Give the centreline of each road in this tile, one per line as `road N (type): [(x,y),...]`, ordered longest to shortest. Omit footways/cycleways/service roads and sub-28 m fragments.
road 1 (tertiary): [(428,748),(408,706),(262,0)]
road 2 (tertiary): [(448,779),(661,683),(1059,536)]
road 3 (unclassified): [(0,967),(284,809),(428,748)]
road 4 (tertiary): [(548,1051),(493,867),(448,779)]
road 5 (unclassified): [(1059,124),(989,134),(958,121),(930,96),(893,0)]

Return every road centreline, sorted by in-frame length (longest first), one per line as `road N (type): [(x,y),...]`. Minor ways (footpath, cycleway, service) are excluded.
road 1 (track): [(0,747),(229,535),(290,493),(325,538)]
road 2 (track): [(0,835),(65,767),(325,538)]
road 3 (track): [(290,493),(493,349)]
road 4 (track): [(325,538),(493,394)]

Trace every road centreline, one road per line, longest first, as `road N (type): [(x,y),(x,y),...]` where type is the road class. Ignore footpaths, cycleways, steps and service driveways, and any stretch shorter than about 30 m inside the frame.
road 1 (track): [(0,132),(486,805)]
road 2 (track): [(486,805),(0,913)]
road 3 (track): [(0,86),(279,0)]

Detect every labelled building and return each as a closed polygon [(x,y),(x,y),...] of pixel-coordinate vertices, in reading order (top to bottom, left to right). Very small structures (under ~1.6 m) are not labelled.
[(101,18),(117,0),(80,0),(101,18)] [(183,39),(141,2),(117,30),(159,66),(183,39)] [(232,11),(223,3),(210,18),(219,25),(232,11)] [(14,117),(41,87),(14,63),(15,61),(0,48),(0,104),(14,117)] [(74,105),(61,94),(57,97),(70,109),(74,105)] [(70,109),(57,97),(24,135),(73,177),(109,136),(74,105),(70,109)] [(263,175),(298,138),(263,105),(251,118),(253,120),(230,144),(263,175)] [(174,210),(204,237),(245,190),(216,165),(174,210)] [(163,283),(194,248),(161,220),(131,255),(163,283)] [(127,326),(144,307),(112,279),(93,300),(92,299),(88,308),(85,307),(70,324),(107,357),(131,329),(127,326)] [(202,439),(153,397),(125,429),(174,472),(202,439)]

....

Work task »
Nothing in the records may change; output all of them exactly.

Reply to the exercise »
Give the centreline of each road in this tile, one per line as `road N (type): [(x,y),...]`, ordered longest to shortest. Omit footways/cycleways/service roads and sub-28 m fragments.
road 1 (tertiary): [(428,748),(408,706),(262,0)]
road 2 (tertiary): [(448,779),(661,683),(1059,536)]
road 3 (unclassified): [(0,967),(284,809),(428,748)]
road 4 (tertiary): [(548,1051),(493,867),(448,779)]
road 5 (unclassified): [(1059,124),(989,134),(958,121),(930,96),(893,0)]

Return every road centreline, sorted by in-frame length (longest first), one per line as `road N (type): [(x,y),...]`. Minor ways (footpath, cycleway, service) are excluded.
road 1 (track): [(0,747),(229,535),(290,493),(325,538)]
road 2 (track): [(0,835),(65,767),(325,538)]
road 3 (track): [(290,493),(493,349)]
road 4 (track): [(325,538),(493,394)]

Trace every road centreline, one road per line, longest first, as `road N (type): [(x,y),(x,y),...]` where type is the road class. Ignore footpaths, cycleways, steps and service driveways, and any stretch shorter than about 30 m inside the frame.
road 1 (track): [(0,132),(486,805)]
road 2 (track): [(486,805),(0,913)]
road 3 (track): [(0,86),(279,0)]

Detect every labelled building and return each as a closed polygon [(x,y),(x,y),...] of pixel-coordinate vertices, in reading order (top to bottom, left to right). Very small structures (under ~1.6 m) are not labelled.
[(101,18),(117,0),(80,0),(101,18)] [(183,39),(141,2),(117,30),(159,66),(183,39)] [(232,11),(223,3),(210,18),(219,25),(232,11)] [(14,117),(41,87),(14,63),(15,61),(0,48),(0,104),(14,117)] [(74,105),(61,94),(57,97),(70,109),(74,105)] [(70,109),(57,97),(24,135),(73,177),(109,136),(74,105),(70,109)] [(263,175),(298,138),(263,105),(251,118),(253,120),(230,144),(263,175)] [(174,210),(204,237),(245,190),(216,165),(174,210)] [(163,283),(194,248),(161,220),(131,255),(163,283)] [(127,326),(144,307),(112,279),(93,300),(92,299),(88,308),(85,307),(70,324),(107,357),(131,329),(127,326)] [(202,439),(153,397),(125,429),(174,472),(202,439)]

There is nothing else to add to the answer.